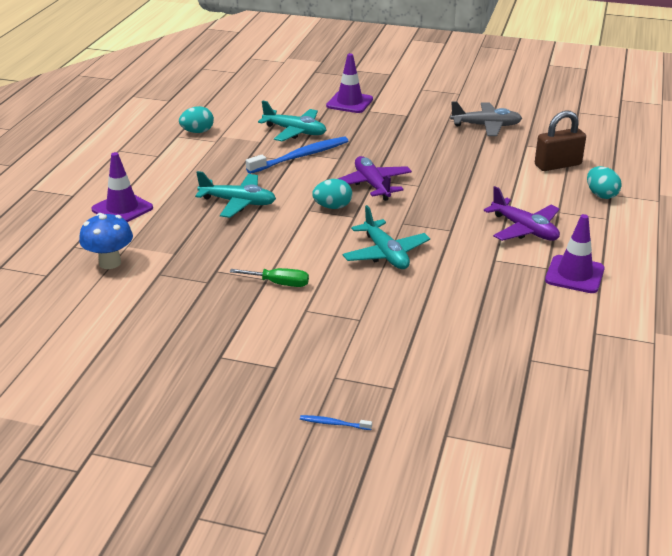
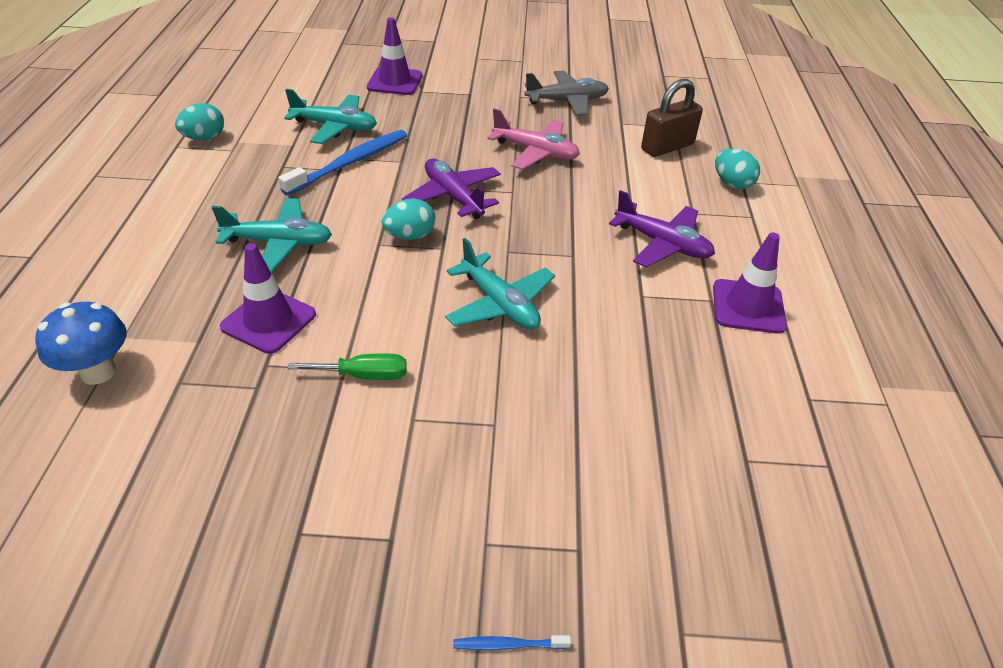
camera: 15 degrees left, 10 degrees up
(122, 209) = (109, 272): purple traffic cone -> purple traffic cone (268, 321)
(447, 160) = (535, 152): none -> pink plane

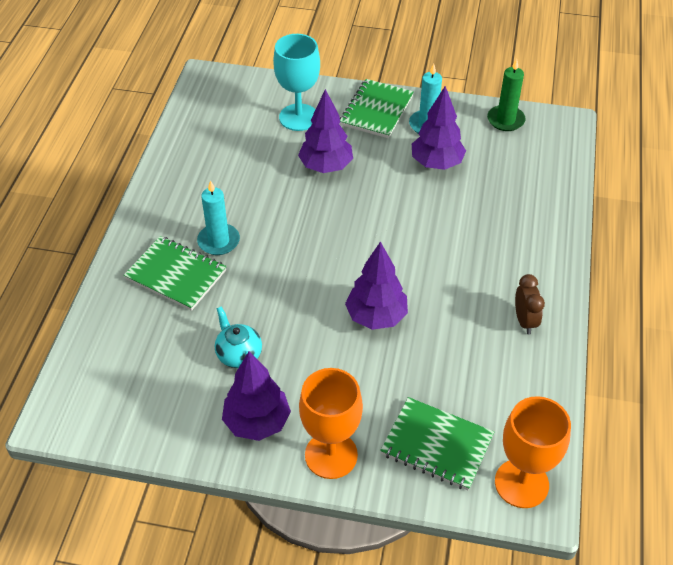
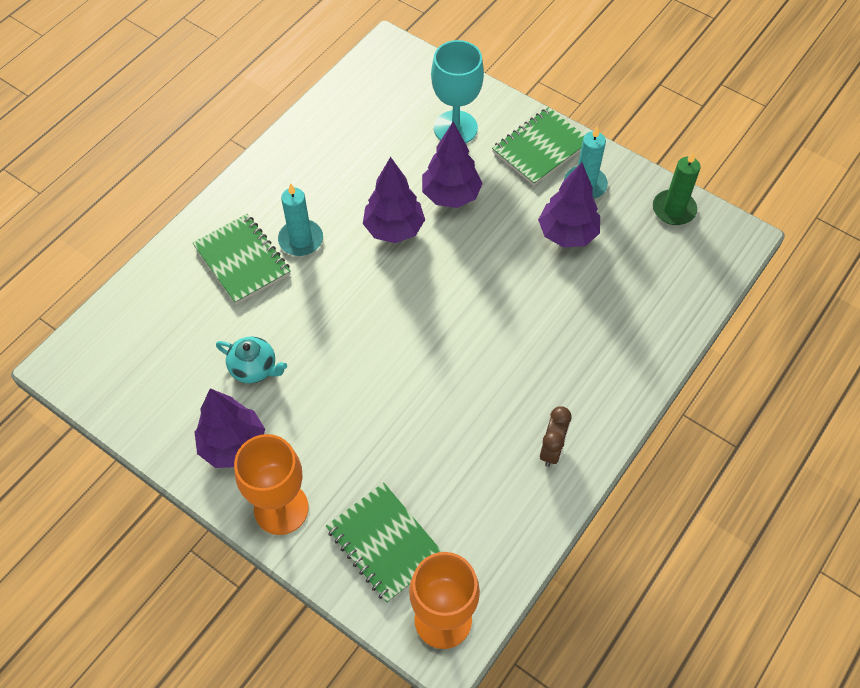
camera: 25 degrees right, 10 degrees up
(238, 354) = (254, 368): turquoise teapot -> turquoise teapot turned 120 degrees clockwise
(376, 317) = (405, 383): purple tree -> purple tree (394, 229)

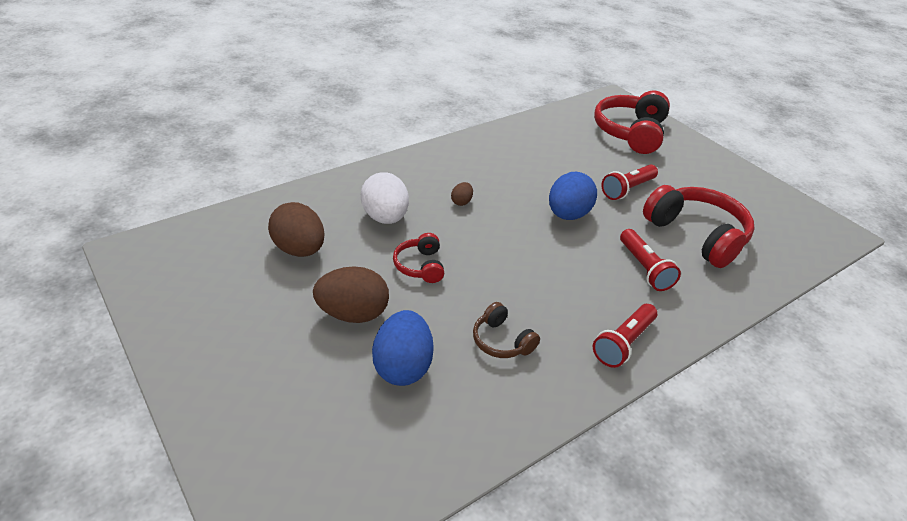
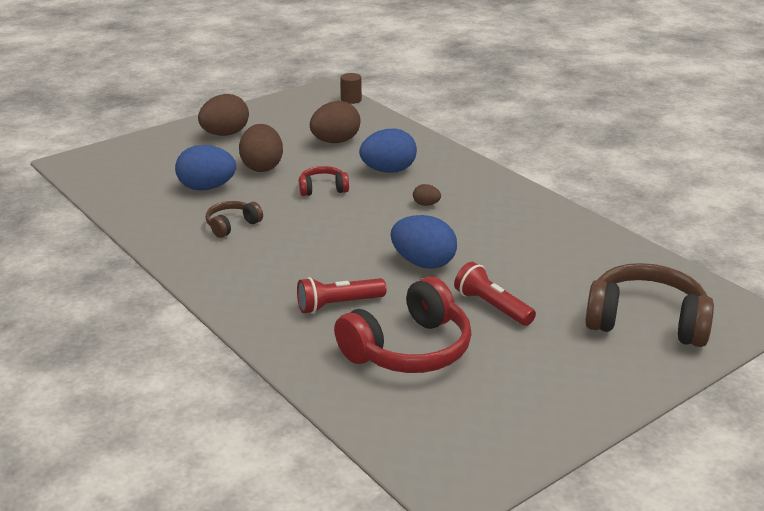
camera: 90 degrees right, 10 degrees down
(177, 229) = (351, 100): none -> brown cylinder
(237, 351) = (225, 134): none -> brown egg
(385, 217) = (388, 171): white egg -> blue egg
(623, 343) = (228, 283): red flashlight -> none
(631, 133) = (646, 322): red headphones -> brown headphones

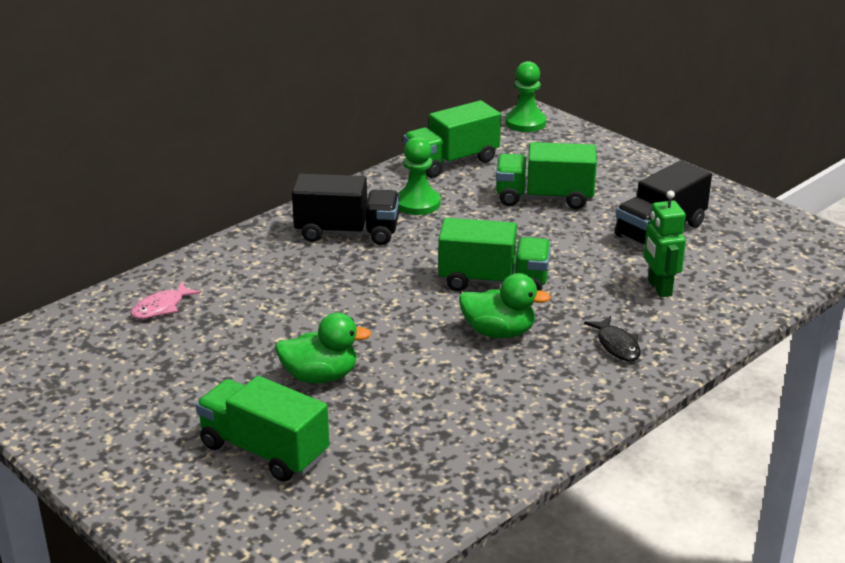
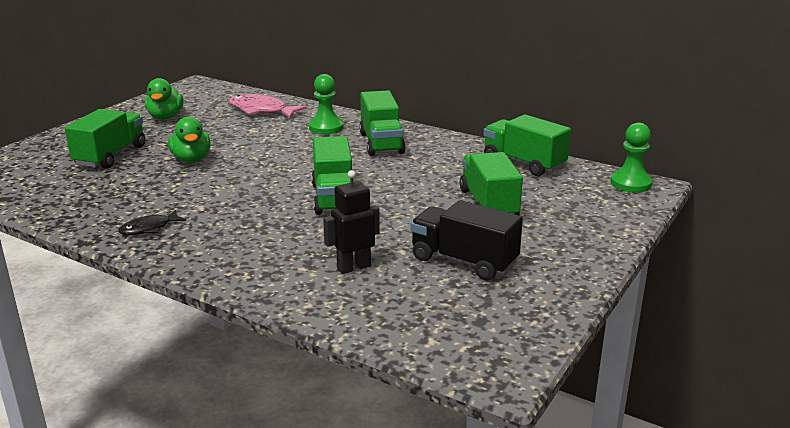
camera: 75 degrees right, 5 degrees down
(161, 307) = (261, 110): pink fish -> pink fish, size x1.69
(347, 233) = (381, 143): black truck -> green truck
(417, 203) = (442, 159): green pawn -> green pawn (326, 128)
(499, 332) = (259, 207): green duck -> green duck (165, 117)
(617, 345) = (251, 254): black fish -> black fish (149, 228)
(659, 288) = (353, 267): green robot -> black robot

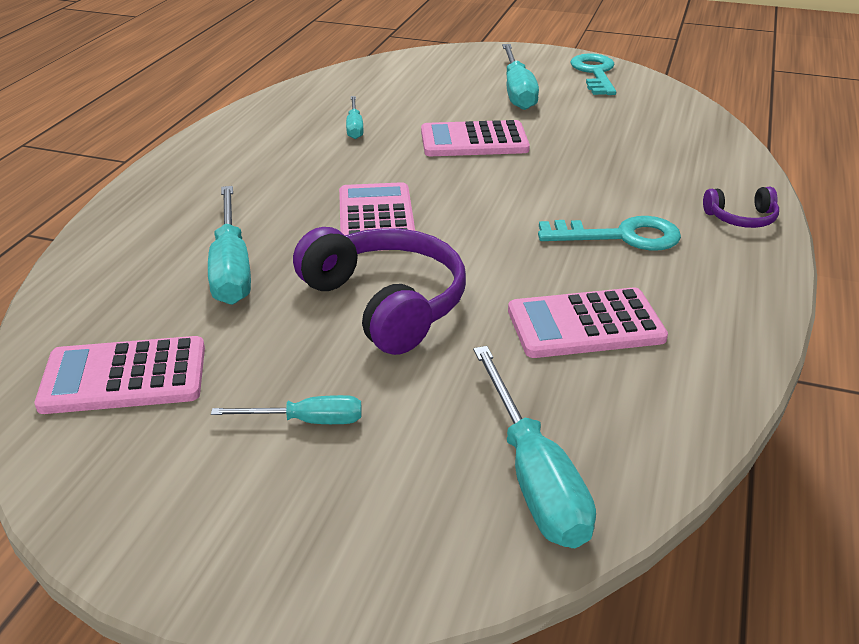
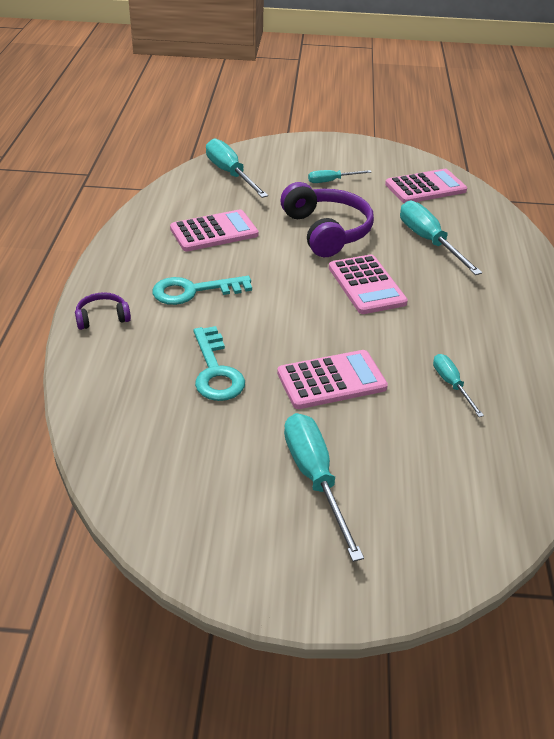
camera: 165 degrees right, 5 degrees up
(386, 303) = (326, 231): purple headphones -> purple headphones turned 150 degrees counterclockwise
(595, 73) = (225, 545): turquoise key -> turquoise key (216, 371)

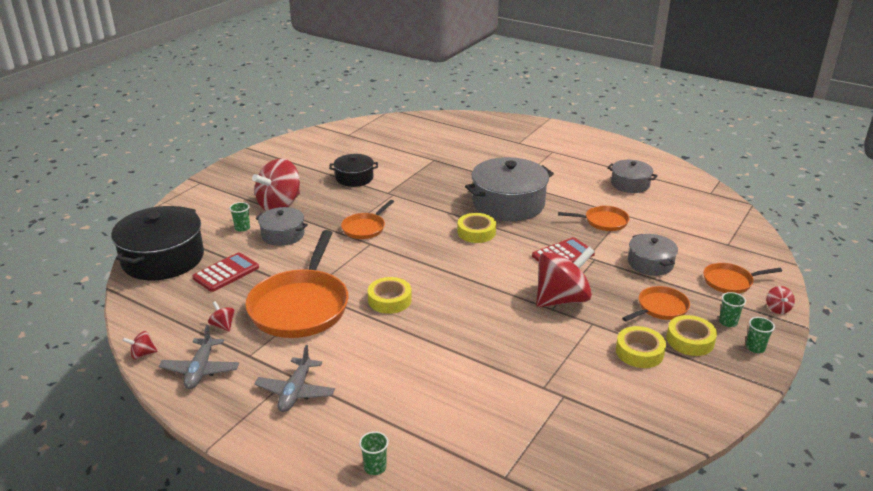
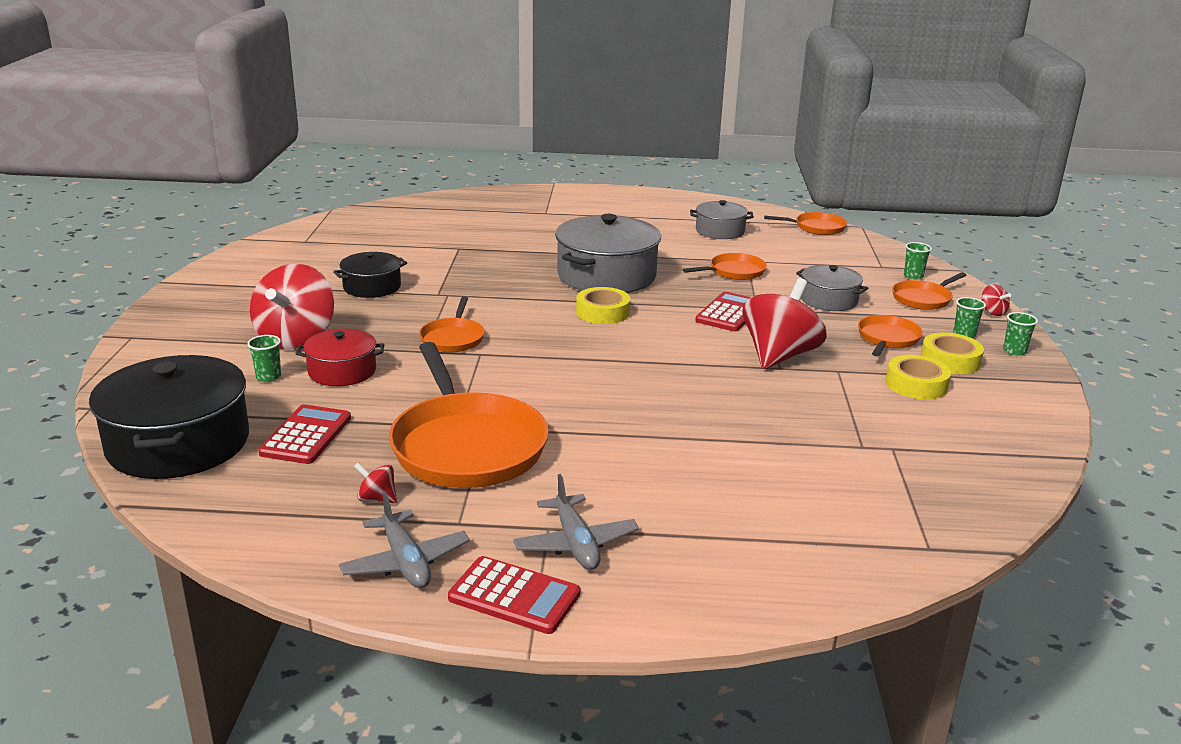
camera: 30 degrees left, 5 degrees down
(142, 354) = (287, 571): red spinning top -> none
(232, 412) = (514, 596): none -> red calculator
(283, 235) = (342, 371): grey pot -> red pot
(375, 467) = (776, 591): green cup -> green cup (913, 276)
(389, 300) = (579, 408): yellow tape -> none
(712, 197) = (816, 228): none -> orange pan

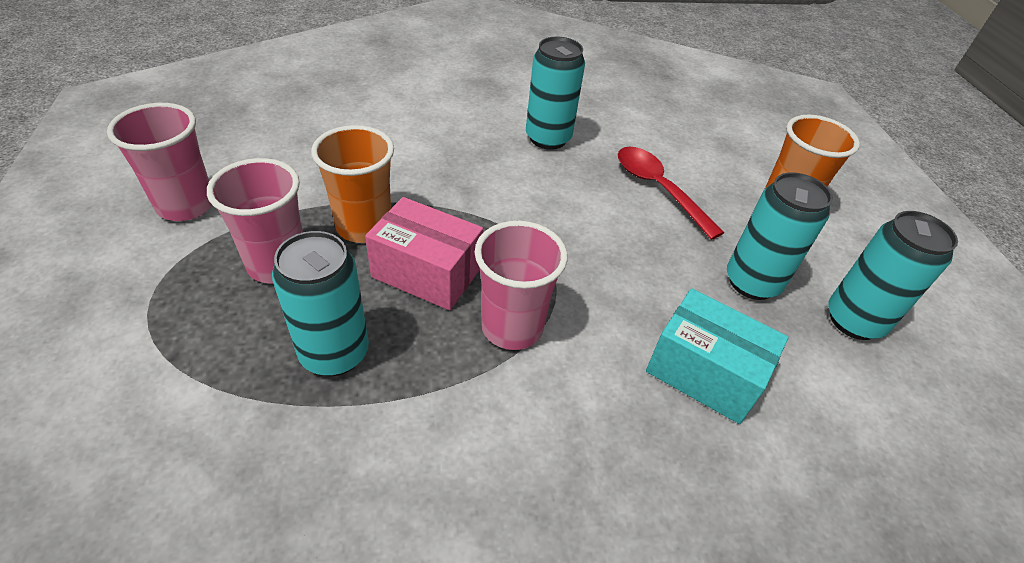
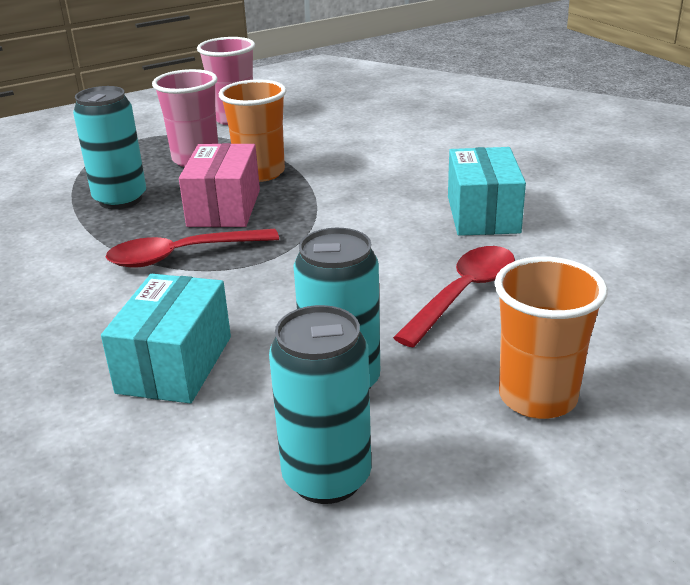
camera: 75 degrees right, 15 degrees down
(512, 327) = (182, 255): pink cup -> red spoon
(548, 138) = (483, 214): turquoise can -> turquoise box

---

REQUIRED ACTION
Only the lines from the one with "(417, 203) = (442, 159): green" through the last line of the listing belong in your answer; copy them exactly and skip the pictures.

PROBLEM SOLUTION
(417, 203) = (442, 159): green pawn -> green pawn (326, 128)
(499, 332) = (259, 207): green duck -> green duck (165, 117)
(617, 345) = (251, 254): black fish -> black fish (149, 228)
(659, 288) = (353, 267): green robot -> black robot

camera: 165 degrees right, 5 degrees up
(386, 303) = (326, 231): purple headphones -> purple headphones turned 150 degrees counterclockwise
(595, 73) = (225, 545): turquoise key -> turquoise key (216, 371)

camera: 30 degrees left, 5 degrees down
(142, 354) = (287, 571): red spinning top -> none
(232, 412) = (514, 596): none -> red calculator
(283, 235) = (342, 371): grey pot -> red pot
(375, 467) = (776, 591): green cup -> green cup (913, 276)
(389, 300) = (579, 408): yellow tape -> none
(712, 197) = (816, 228): none -> orange pan

camera: 75 degrees right, 15 degrees down
(512, 327) = (182, 255): pink cup -> red spoon
(548, 138) = (483, 214): turquoise can -> turquoise box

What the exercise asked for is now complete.